— DESCRIPTION OF THE TASK —
Some of the lines below need repeating. Reproduce exactly those between the lines holding "yellow square: (60, 69)" and "cyan circle: (57, 167)", inclusive.

(Beginning of ENTRIES SHOWN)

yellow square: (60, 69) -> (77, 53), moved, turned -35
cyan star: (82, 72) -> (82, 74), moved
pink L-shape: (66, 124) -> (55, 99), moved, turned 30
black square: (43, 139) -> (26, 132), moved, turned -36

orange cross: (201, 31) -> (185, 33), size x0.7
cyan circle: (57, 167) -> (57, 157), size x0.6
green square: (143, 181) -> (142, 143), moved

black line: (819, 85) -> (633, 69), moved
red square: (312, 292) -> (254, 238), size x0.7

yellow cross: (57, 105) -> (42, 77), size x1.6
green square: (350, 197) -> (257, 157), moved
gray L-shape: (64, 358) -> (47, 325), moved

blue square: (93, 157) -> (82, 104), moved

(End of ENTRIES SHOWN)
(Beginning of ENTRIES SHOWN)

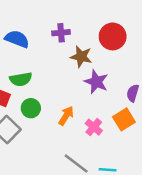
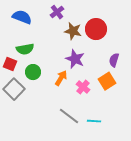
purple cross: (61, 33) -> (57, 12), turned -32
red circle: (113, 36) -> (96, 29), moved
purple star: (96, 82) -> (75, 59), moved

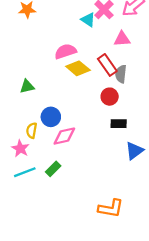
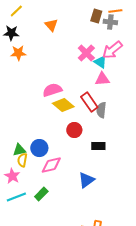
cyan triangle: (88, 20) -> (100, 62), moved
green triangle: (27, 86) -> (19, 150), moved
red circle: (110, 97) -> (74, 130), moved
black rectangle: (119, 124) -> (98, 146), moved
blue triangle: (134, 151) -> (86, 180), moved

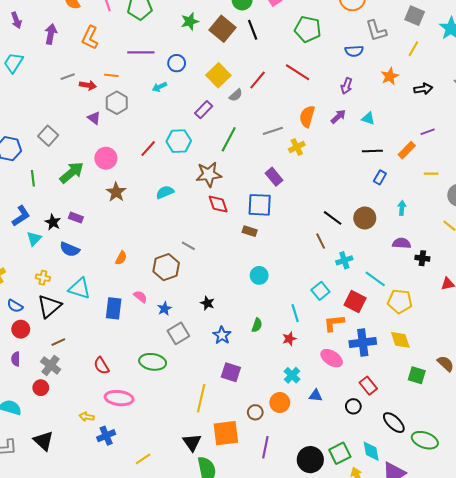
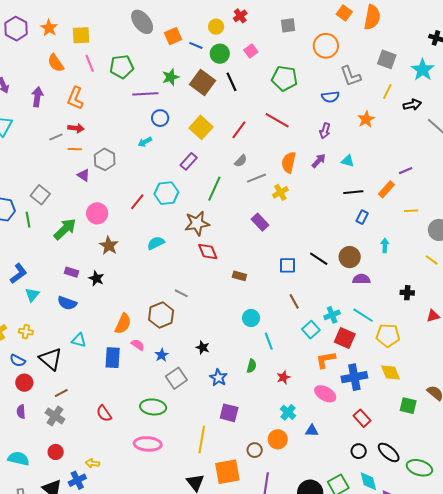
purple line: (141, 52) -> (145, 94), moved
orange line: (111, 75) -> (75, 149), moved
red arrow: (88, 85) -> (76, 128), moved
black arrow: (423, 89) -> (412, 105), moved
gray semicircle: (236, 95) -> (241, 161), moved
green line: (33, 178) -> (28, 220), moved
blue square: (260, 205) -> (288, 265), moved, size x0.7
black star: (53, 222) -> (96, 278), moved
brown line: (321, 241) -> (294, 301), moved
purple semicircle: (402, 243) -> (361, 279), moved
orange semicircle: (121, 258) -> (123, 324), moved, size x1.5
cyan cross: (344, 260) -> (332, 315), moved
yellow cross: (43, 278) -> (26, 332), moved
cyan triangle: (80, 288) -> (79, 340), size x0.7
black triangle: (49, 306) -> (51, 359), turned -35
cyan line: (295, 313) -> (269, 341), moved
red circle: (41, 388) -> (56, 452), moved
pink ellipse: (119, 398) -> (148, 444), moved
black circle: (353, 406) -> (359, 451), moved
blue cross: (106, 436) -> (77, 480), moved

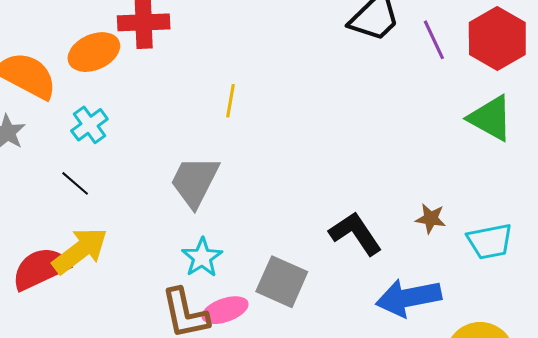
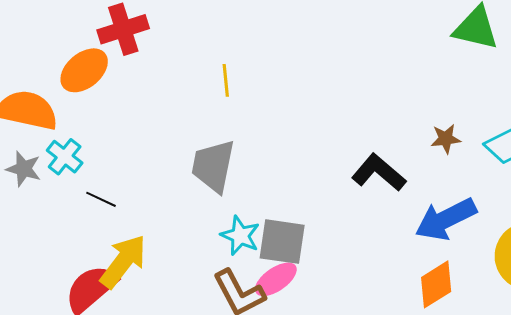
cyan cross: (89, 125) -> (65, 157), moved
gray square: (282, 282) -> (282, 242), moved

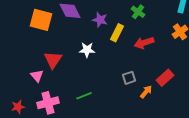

(End of ENTRIES SHOWN)

— EXERCISE ANSWER —
yellow square: (60, 69) -> (77, 53), moved, turned -35
cyan star: (82, 72) -> (82, 74), moved
pink L-shape: (66, 124) -> (55, 99), moved, turned 30
black square: (43, 139) -> (26, 132), moved, turned -36

orange cross: (201, 31) -> (185, 33), size x0.7
cyan circle: (57, 167) -> (57, 157), size x0.6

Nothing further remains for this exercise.